**WHAT THIS TASK INVOLVES:** From the line with "purple padlock: [184,213,232,287]" to the line with "black heart: [182,319,233,361]", output every line below exactly, both ends included. Skip the pictures.

**DATA TO PROCESS:**

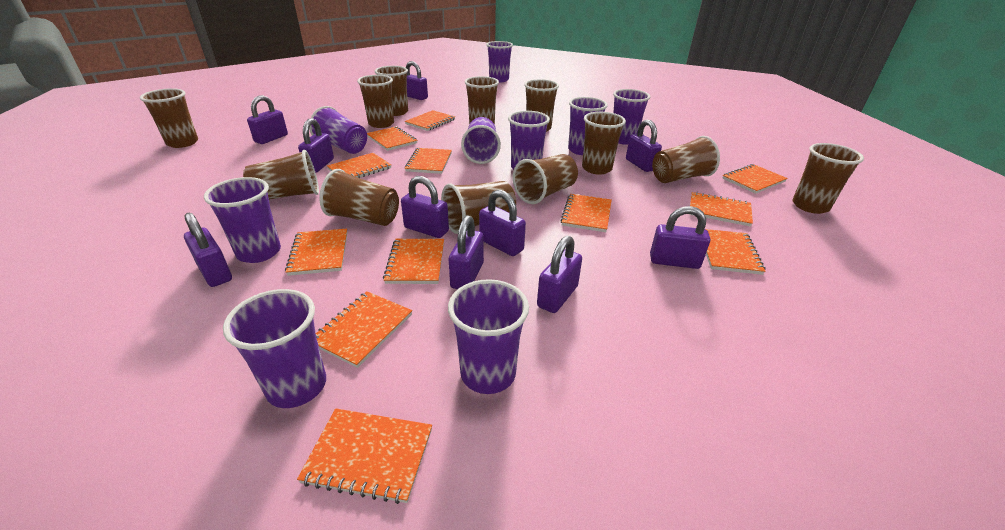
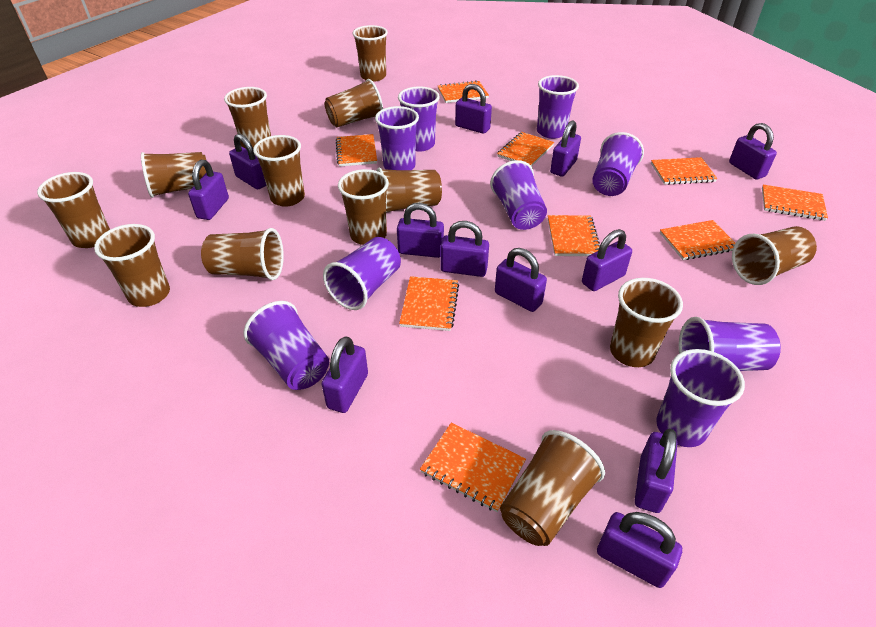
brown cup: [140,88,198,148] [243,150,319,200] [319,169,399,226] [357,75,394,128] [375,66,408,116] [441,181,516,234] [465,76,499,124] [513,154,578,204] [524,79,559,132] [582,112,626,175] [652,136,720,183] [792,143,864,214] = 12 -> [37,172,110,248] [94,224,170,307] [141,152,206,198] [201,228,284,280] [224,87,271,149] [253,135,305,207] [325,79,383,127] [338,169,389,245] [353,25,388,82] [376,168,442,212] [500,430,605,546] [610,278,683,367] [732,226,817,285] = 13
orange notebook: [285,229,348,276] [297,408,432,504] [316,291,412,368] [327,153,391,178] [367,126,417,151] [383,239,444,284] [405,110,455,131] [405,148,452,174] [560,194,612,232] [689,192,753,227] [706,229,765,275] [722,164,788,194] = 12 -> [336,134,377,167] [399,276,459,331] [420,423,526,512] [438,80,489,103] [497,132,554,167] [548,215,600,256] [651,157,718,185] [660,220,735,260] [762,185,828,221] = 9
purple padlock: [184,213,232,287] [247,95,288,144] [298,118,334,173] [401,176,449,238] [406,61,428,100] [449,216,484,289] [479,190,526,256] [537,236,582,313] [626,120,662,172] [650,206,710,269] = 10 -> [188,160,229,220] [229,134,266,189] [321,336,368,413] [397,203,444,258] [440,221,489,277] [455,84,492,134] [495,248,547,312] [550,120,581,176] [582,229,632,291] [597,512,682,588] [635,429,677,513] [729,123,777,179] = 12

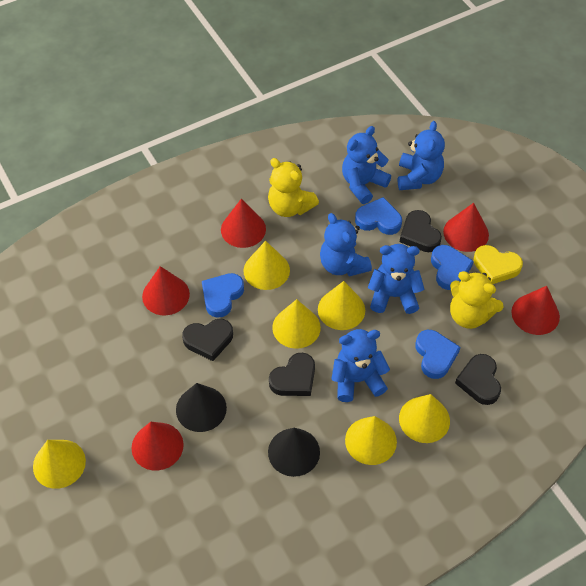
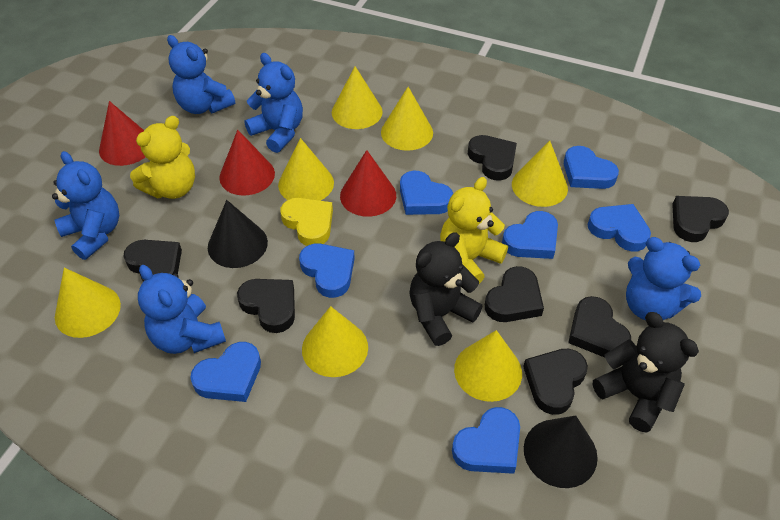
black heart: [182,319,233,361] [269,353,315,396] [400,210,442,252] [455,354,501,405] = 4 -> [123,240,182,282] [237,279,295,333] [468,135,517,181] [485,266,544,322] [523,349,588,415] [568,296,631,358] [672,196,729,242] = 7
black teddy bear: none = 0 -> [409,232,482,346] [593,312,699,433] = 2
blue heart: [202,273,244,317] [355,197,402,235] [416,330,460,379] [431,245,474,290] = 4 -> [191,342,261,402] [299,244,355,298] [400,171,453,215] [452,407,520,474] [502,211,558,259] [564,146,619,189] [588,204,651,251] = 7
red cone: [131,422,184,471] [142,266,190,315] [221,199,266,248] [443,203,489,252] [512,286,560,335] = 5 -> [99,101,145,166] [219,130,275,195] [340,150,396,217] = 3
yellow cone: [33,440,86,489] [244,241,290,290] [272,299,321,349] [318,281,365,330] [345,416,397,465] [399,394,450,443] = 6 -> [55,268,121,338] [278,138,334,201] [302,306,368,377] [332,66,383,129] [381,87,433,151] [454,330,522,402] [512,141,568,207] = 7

**RESPONSE TO THIS TASK:**
purple padlock: [184,213,232,287] [247,95,288,144] [298,118,334,173] [401,176,449,238] [406,61,428,100] [449,216,484,289] [479,190,526,256] [537,236,582,313] [626,120,662,172] [650,206,710,269] = 10 -> [188,160,229,220] [229,134,266,189] [321,336,368,413] [397,203,444,258] [440,221,489,277] [455,84,492,134] [495,248,547,312] [550,120,581,176] [582,229,632,291] [597,512,682,588] [635,429,677,513] [729,123,777,179] = 12

black heart: [182,319,233,361] [269,353,315,396] [400,210,442,252] [455,354,501,405] = 4 -> [123,240,182,282] [237,279,295,333] [468,135,517,181] [485,266,544,322] [523,349,588,415] [568,296,631,358] [672,196,729,242] = 7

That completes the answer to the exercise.